Object tracking records:
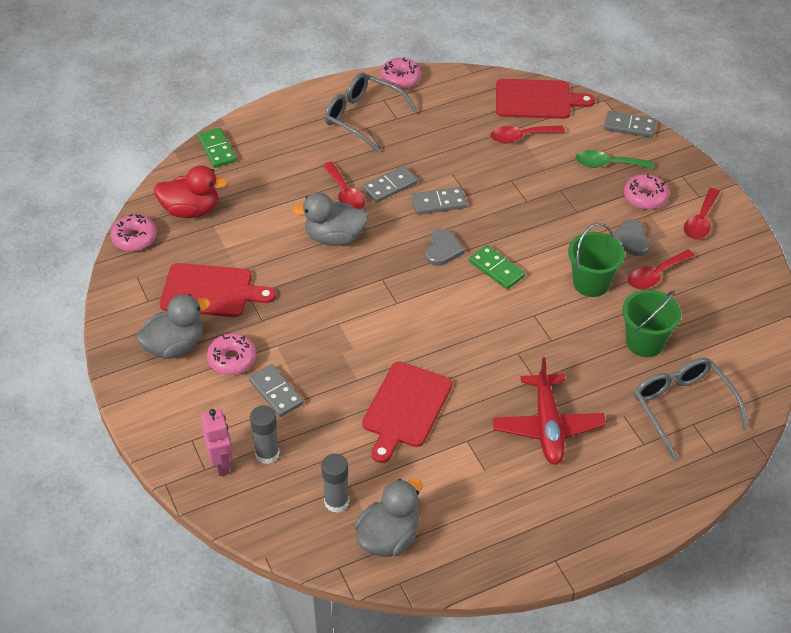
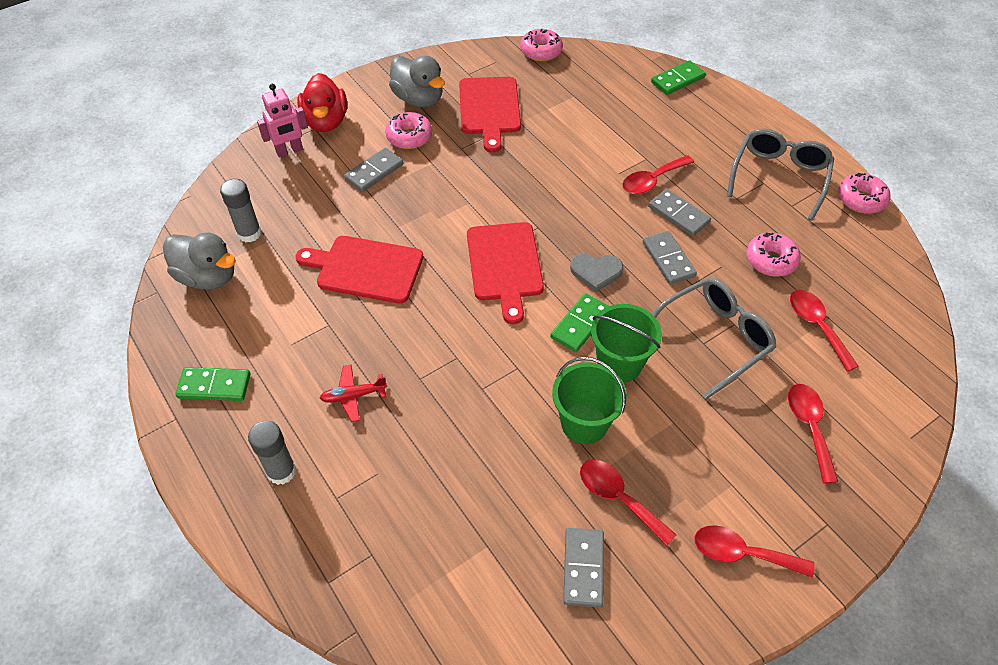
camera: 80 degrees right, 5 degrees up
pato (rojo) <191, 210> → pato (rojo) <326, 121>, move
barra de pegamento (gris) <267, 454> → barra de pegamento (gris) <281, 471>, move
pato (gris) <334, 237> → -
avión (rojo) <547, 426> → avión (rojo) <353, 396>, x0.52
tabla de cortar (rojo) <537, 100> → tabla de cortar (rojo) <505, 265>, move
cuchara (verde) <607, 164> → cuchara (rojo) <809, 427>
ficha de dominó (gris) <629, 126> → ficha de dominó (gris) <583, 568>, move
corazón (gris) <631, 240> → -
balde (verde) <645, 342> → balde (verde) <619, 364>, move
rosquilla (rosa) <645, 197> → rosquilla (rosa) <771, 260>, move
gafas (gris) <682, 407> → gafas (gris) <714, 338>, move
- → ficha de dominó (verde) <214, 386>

## [Work instructions]
Exactly the lines from the one containing "rosquilla (rosa) <645, 197>" to the final line of the data, both included, should be printed, and nothing more.

## [Task result]
rosquilla (rosa) <645, 197> → rosquilla (rosa) <771, 260>, move
gafas (gris) <682, 407> → gafas (gris) <714, 338>, move
- → ficha de dominó (verde) <214, 386>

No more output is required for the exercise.